*** GIVEN RECORDS ***

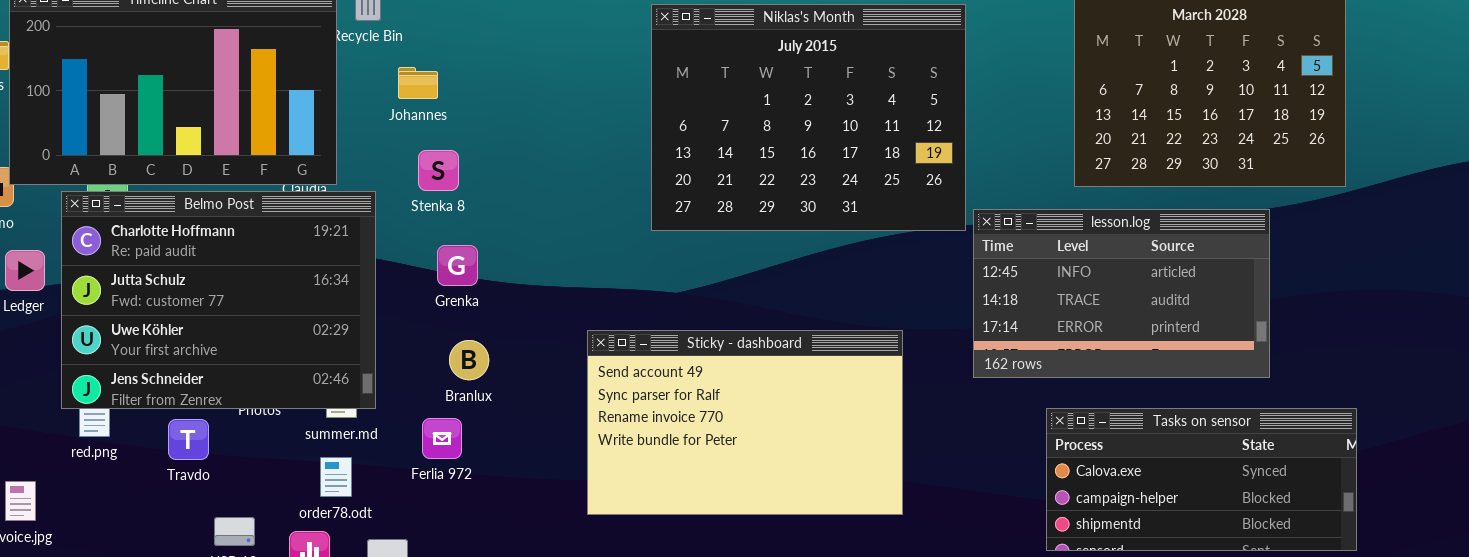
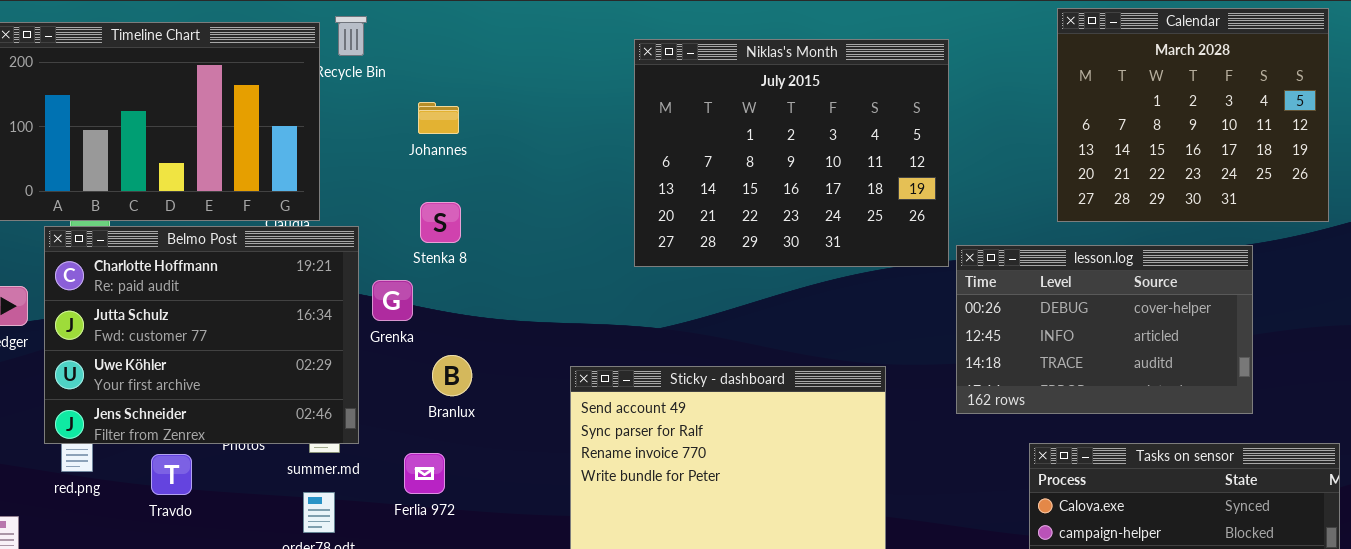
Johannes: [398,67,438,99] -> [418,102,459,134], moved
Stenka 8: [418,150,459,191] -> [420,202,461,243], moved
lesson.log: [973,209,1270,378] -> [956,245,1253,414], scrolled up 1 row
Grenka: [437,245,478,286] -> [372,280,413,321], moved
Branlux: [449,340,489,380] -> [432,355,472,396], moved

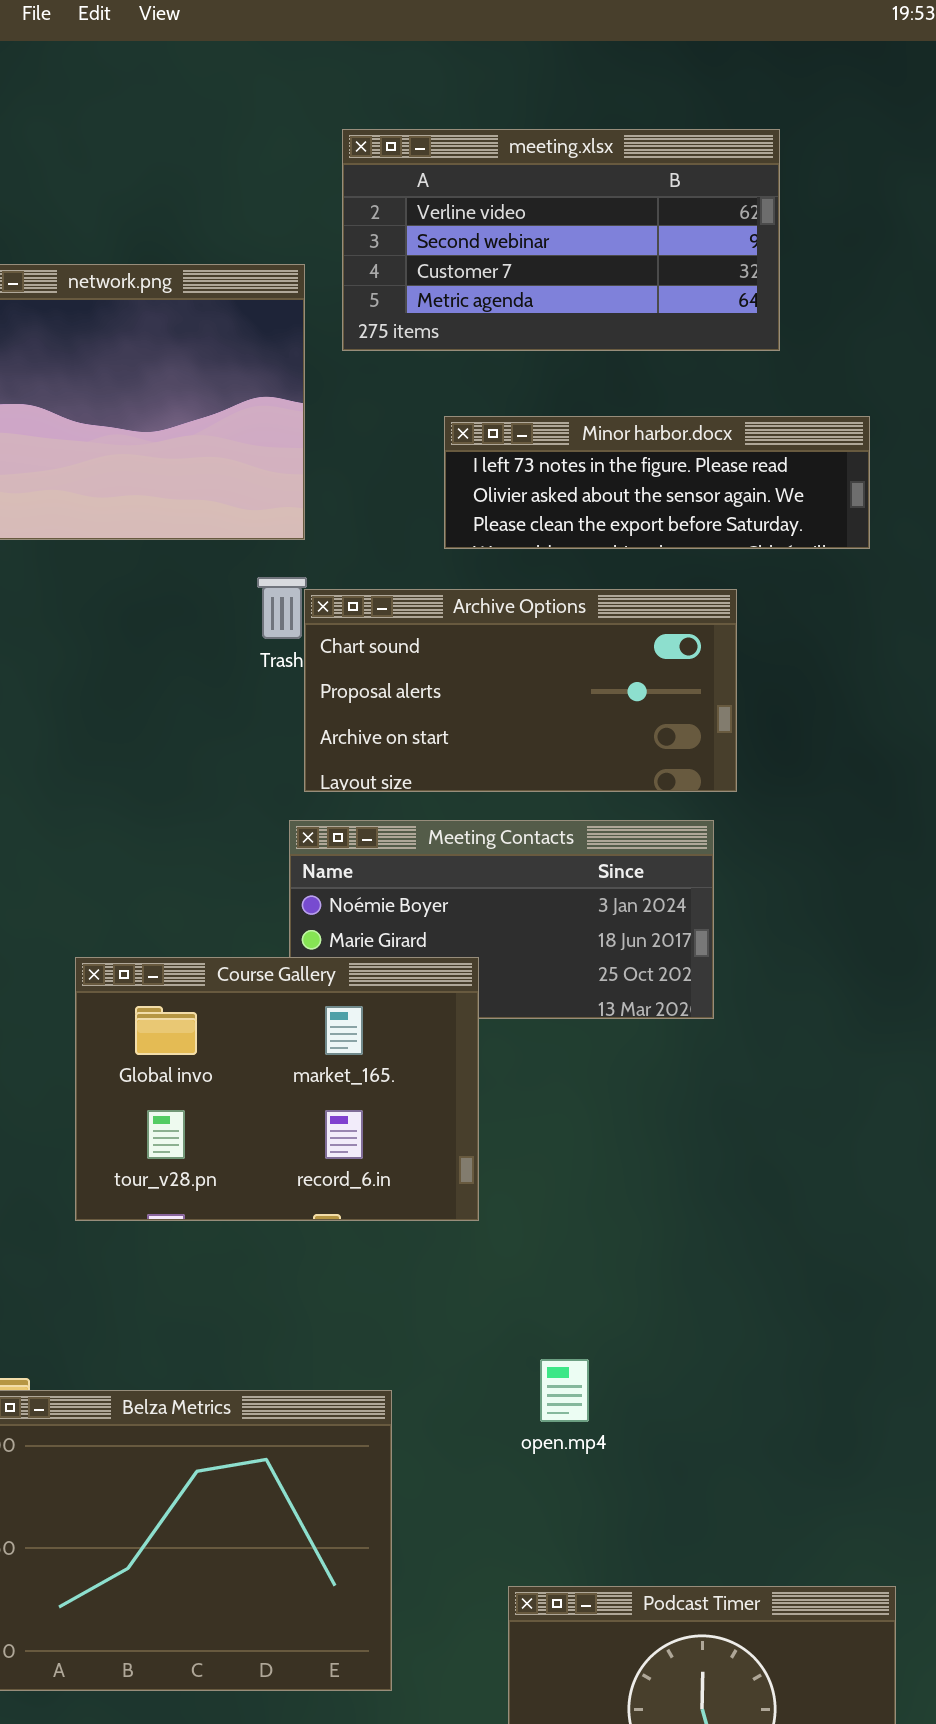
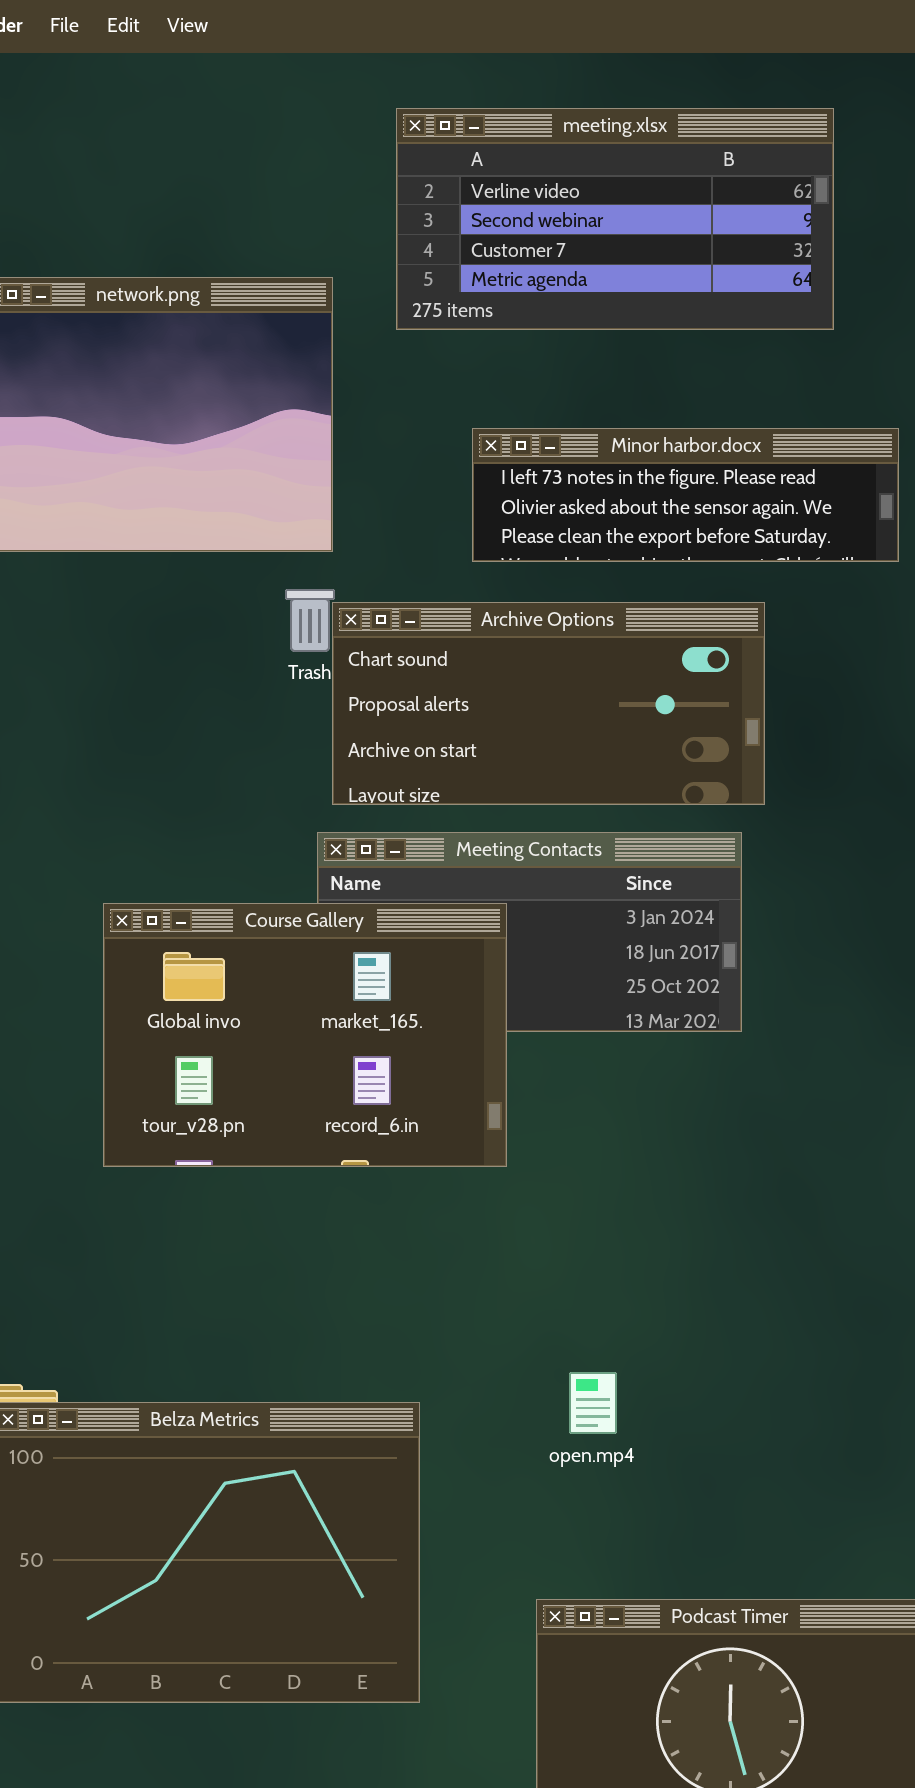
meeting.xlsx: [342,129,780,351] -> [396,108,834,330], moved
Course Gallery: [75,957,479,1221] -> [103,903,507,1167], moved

*** End of GIVEN RECORDS ***
*** GIVEN RECORDS ***

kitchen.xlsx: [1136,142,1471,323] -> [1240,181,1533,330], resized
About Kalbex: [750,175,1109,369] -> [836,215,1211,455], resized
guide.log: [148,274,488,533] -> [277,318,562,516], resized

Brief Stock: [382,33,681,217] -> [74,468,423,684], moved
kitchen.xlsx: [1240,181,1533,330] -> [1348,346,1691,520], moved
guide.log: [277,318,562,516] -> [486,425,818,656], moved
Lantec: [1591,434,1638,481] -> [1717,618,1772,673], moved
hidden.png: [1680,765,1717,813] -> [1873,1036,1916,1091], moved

*** End of GIVEN RECORDS ***

Where in the records above does the word "moved" appear? Copy each line that holds it.

Johannes: [398,67,438,99] -> [418,102,459,134], moved
Stenka 8: [418,150,459,191] -> [420,202,461,243], moved
Grenka: [437,245,478,286] -> [372,280,413,321], moved
Branlux: [449,340,489,380] -> [432,355,472,396], moved
meeting.xlsx: [342,129,780,351] -> [396,108,834,330], moved
Course Gallery: [75,957,479,1221] -> [103,903,507,1167], moved
Brief Stock: [382,33,681,217] -> [74,468,423,684], moved
kitchen.xlsx: [1240,181,1533,330] -> [1348,346,1691,520], moved
guide.log: [277,318,562,516] -> [486,425,818,656], moved
Lantec: [1591,434,1638,481] -> [1717,618,1772,673], moved
hidden.png: [1680,765,1717,813] -> [1873,1036,1916,1091], moved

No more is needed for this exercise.